● Data to examine
___

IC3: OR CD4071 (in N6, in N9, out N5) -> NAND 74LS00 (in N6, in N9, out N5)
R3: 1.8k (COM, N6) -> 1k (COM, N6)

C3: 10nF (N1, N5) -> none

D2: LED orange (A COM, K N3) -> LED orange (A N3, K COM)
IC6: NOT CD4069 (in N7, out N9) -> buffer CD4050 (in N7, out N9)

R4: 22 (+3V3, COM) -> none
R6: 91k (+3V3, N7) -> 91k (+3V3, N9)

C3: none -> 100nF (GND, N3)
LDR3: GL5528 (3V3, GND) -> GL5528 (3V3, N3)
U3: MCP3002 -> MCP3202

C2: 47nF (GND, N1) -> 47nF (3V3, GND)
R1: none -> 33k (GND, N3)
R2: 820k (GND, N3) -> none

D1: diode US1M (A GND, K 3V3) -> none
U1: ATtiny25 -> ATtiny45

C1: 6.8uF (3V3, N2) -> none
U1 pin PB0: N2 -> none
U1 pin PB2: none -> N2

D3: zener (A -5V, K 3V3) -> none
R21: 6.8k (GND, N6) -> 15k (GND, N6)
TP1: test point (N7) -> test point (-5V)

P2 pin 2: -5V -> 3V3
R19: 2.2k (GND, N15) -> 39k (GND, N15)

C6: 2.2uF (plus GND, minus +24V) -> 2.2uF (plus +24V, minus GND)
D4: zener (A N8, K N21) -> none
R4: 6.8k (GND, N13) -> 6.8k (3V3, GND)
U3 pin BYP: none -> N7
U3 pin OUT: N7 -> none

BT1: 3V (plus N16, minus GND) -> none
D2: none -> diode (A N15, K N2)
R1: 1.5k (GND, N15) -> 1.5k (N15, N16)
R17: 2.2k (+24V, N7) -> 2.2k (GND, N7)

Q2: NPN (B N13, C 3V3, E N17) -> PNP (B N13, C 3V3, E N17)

___

● Task item
Nothing but the lines from the line that contains "U3 pin BYP: none -> N7" to the last line of the records above should appear in the answer; please copy them exactly.

● Solution to this exercise
U3 pin BYP: none -> N7
U3 pin OUT: N7 -> none

BT1: 3V (plus N16, minus GND) -> none
D2: none -> diode (A N15, K N2)
R1: 1.5k (GND, N15) -> 1.5k (N15, N16)
R17: 2.2k (+24V, N7) -> 2.2k (GND, N7)

Q2: NPN (B N13, C 3V3, E N17) -> PNP (B N13, C 3V3, E N17)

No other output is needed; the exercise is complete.